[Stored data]
[Start of Attachment]
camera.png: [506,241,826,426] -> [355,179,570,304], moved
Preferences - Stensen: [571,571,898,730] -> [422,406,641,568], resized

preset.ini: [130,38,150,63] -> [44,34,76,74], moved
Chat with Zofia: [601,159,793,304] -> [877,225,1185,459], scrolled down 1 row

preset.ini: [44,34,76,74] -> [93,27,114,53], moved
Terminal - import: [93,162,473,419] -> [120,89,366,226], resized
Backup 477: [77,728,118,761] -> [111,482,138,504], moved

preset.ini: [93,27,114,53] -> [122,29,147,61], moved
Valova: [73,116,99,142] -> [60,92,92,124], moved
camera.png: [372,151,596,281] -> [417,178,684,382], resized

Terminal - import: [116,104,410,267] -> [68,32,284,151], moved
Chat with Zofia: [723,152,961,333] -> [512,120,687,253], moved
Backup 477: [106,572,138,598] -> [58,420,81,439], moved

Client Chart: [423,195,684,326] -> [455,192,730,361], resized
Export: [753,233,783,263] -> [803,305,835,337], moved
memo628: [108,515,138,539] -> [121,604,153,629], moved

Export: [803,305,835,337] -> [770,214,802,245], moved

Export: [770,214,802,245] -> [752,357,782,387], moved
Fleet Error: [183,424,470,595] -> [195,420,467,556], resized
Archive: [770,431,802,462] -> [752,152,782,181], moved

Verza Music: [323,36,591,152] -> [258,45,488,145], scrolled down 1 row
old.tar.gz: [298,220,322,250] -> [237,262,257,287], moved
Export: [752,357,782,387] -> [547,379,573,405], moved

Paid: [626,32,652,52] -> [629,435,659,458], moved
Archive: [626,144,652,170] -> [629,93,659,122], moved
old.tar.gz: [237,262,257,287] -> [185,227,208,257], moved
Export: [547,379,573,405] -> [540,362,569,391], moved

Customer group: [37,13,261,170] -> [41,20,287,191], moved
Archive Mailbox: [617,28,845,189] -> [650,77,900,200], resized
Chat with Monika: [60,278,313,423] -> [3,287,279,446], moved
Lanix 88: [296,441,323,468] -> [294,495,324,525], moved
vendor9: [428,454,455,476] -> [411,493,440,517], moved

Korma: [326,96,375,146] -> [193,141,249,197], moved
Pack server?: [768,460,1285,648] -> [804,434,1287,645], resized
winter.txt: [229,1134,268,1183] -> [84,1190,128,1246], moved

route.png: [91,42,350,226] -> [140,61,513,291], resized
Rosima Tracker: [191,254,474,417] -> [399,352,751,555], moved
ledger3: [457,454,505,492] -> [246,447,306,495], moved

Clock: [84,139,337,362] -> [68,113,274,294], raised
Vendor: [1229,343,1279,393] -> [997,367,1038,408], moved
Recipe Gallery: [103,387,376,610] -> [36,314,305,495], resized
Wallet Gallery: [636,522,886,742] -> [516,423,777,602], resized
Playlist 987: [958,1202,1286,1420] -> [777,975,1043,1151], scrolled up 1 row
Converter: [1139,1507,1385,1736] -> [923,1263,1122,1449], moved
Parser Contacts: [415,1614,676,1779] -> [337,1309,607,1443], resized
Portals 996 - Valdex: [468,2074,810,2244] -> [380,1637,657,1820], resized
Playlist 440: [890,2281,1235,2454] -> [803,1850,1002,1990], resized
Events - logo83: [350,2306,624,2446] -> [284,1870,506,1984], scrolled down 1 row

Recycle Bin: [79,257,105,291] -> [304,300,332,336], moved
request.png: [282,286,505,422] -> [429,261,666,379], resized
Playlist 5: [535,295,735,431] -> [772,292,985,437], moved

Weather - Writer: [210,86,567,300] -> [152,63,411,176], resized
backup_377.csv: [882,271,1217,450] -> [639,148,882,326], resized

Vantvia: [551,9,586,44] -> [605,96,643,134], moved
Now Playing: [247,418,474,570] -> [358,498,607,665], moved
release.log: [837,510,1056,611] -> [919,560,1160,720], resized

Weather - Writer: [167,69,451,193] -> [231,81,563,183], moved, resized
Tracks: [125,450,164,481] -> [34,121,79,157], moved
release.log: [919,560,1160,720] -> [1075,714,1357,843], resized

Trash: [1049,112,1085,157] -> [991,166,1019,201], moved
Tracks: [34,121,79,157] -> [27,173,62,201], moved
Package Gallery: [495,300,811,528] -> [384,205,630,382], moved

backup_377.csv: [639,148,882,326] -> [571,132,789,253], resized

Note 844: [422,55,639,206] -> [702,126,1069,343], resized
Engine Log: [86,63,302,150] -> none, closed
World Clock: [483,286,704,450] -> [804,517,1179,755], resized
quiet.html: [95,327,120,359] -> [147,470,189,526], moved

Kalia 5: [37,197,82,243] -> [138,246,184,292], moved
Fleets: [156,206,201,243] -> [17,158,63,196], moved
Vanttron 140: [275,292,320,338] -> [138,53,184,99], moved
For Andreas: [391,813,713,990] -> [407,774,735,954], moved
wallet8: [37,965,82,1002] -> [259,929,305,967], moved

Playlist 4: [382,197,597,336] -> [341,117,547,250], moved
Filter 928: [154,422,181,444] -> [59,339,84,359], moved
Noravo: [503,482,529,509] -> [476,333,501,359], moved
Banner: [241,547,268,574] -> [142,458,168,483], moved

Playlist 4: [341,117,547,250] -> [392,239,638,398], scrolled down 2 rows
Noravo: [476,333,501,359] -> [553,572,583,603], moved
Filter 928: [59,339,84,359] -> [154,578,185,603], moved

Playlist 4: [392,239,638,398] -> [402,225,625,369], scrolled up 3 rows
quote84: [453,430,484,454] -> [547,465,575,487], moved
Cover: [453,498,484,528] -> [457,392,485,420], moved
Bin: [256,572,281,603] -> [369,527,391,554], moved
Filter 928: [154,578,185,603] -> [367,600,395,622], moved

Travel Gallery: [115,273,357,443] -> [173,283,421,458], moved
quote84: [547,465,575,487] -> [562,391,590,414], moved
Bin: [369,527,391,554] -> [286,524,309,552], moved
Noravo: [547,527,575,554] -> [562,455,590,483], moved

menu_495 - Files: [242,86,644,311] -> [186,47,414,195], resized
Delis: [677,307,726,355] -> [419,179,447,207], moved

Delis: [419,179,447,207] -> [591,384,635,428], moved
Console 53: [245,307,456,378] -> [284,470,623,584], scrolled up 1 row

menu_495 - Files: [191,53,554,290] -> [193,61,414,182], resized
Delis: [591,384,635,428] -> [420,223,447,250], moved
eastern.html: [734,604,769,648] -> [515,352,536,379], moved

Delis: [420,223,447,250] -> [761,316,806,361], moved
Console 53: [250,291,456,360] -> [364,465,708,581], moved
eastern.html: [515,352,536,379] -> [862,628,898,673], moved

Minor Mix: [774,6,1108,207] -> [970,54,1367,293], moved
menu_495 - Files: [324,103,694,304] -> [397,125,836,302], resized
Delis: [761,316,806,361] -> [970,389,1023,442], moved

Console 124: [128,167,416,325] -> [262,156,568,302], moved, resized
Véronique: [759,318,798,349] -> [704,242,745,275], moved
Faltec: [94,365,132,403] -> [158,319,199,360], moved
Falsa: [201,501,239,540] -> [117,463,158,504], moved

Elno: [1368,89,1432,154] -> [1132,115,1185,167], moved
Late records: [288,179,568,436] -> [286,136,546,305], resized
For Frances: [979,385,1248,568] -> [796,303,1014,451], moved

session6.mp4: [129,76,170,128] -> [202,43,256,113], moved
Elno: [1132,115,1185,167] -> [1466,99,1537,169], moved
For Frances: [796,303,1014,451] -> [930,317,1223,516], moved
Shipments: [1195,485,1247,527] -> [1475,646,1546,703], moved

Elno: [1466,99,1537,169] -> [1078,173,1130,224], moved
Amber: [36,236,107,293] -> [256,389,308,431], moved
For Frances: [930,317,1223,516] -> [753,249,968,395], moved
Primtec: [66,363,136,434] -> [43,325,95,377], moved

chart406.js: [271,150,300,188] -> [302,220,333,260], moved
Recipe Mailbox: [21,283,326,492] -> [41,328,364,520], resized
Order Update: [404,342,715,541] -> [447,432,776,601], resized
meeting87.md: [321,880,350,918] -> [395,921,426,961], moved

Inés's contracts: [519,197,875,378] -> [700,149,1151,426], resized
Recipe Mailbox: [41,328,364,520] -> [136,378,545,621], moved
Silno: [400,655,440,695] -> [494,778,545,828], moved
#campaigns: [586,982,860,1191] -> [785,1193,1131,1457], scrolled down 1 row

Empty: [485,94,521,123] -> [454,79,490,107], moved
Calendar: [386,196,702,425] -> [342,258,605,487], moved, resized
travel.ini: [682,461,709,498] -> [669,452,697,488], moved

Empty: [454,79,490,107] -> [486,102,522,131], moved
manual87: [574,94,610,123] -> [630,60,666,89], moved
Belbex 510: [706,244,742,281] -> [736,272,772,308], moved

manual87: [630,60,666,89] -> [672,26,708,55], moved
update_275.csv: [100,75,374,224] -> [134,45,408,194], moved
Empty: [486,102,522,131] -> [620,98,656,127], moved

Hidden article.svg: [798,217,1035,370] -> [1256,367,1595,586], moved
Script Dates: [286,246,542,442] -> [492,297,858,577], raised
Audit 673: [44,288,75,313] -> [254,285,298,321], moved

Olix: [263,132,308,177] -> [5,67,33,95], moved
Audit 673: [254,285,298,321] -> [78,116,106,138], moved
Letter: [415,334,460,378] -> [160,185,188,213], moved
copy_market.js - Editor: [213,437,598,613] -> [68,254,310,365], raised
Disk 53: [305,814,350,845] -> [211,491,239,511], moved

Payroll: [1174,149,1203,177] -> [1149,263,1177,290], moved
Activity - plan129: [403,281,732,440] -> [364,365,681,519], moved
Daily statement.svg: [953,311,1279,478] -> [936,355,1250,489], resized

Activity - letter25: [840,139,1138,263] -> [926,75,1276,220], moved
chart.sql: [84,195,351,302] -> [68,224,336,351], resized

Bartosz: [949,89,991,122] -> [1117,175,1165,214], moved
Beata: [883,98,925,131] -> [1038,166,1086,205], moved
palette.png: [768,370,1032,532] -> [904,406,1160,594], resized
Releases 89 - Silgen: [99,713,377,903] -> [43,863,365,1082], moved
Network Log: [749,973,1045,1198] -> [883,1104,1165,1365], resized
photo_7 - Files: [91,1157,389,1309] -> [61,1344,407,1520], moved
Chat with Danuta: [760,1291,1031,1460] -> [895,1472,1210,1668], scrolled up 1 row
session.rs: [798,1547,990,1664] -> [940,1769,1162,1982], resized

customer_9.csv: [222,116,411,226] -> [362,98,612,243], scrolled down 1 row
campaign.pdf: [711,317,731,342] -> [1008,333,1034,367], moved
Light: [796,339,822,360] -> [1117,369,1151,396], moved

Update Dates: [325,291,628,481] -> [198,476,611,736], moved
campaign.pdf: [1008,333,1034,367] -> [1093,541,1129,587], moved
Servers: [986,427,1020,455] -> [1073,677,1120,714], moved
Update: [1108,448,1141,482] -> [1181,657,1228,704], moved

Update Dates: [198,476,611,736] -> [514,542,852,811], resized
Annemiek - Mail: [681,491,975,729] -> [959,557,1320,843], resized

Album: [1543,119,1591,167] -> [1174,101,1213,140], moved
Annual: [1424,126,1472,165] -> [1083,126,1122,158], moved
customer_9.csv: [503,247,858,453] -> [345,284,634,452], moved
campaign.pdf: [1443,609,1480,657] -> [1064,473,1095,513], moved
[End of Attachment]
Restate the records above verbatim up to and including the line containing "Client Chart: [423,195,684,326]".

• **Written answer**:
camera.png: [506,241,826,426] -> [355,179,570,304], moved
Preferences - Stensen: [571,571,898,730] -> [422,406,641,568], resized

preset.ini: [130,38,150,63] -> [44,34,76,74], moved
Chat with Zofia: [601,159,793,304] -> [877,225,1185,459], scrolled down 1 row

preset.ini: [44,34,76,74] -> [93,27,114,53], moved
Terminal - import: [93,162,473,419] -> [120,89,366,226], resized
Backup 477: [77,728,118,761] -> [111,482,138,504], moved

preset.ini: [93,27,114,53] -> [122,29,147,61], moved
Valova: [73,116,99,142] -> [60,92,92,124], moved
camera.png: [372,151,596,281] -> [417,178,684,382], resized

Terminal - import: [116,104,410,267] -> [68,32,284,151], moved
Chat with Zofia: [723,152,961,333] -> [512,120,687,253], moved
Backup 477: [106,572,138,598] -> [58,420,81,439], moved

Client Chart: [423,195,684,326] -> [455,192,730,361], resized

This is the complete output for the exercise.